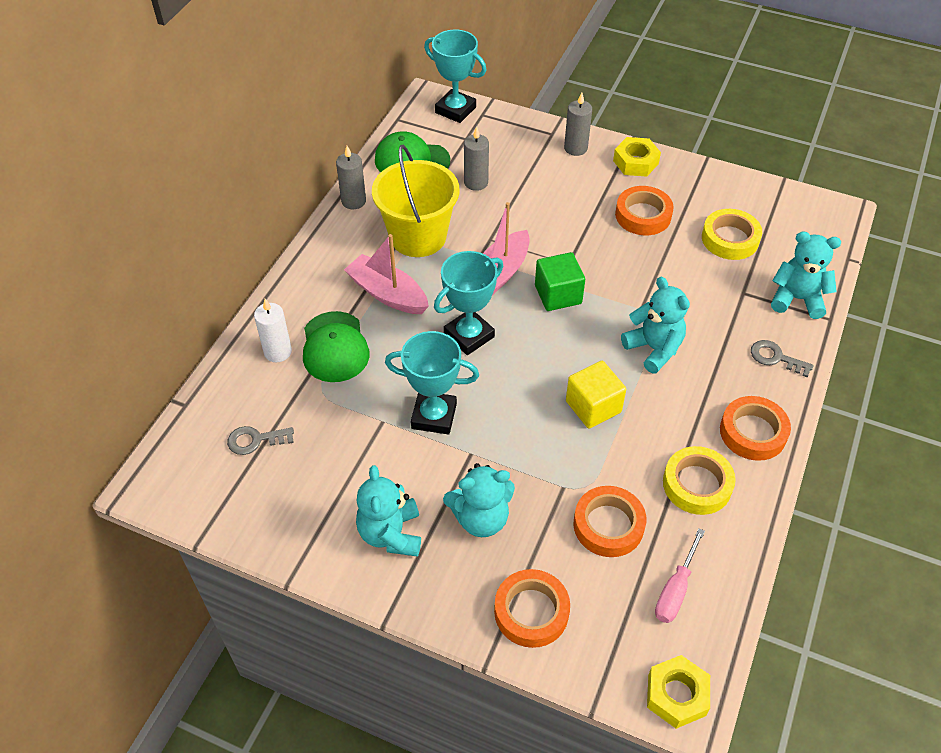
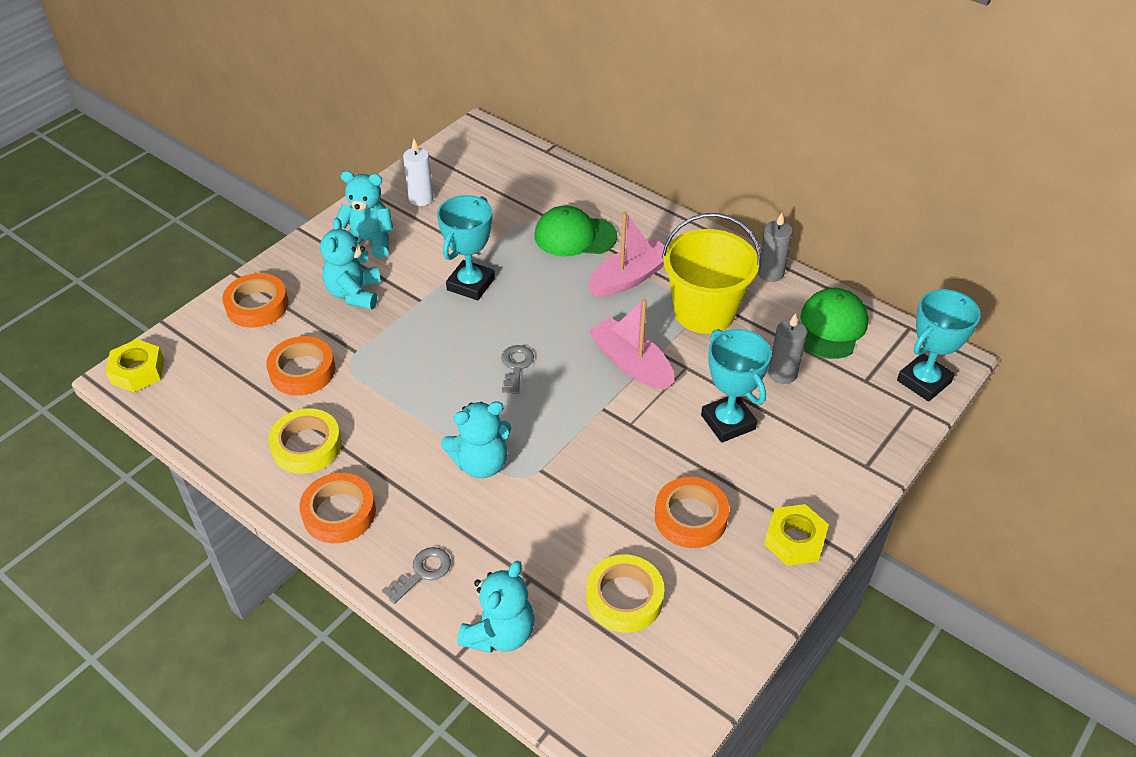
camera: 105 degrees right, 5 degrees down
(255, 440) = (494, 183): grey key -> grey key (516, 366)
(278, 352) = (582, 203): white candle -> white candle (421, 198)
(469, 335) = (555, 324): turquoise trophy -> turquoise trophy (728, 422)
(558, 294) = (586, 403): green cube -> none
(575, 148) = (832, 483): grey candle -> none
(593, 406) = (430, 394): yellow cube -> none
(675, 590) = (218, 397): pink screwdriver -> none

## [WHAT THE TASK ASKS]
Transcribe the entries above word for word, but leave every picture out of your copy.

## [SOLUTION TO THIS EXERCISE]
camera: 105 degrees right, 5 degrees down
(255, 440) = (494, 183): grey key -> grey key (516, 366)
(278, 352) = (582, 203): white candle -> white candle (421, 198)
(469, 335) = (555, 324): turquoise trophy -> turquoise trophy (728, 422)
(558, 294) = (586, 403): green cube -> none
(575, 148) = (832, 483): grey candle -> none
(593, 406) = (430, 394): yellow cube -> none
(675, 590) = (218, 397): pink screwdriver -> none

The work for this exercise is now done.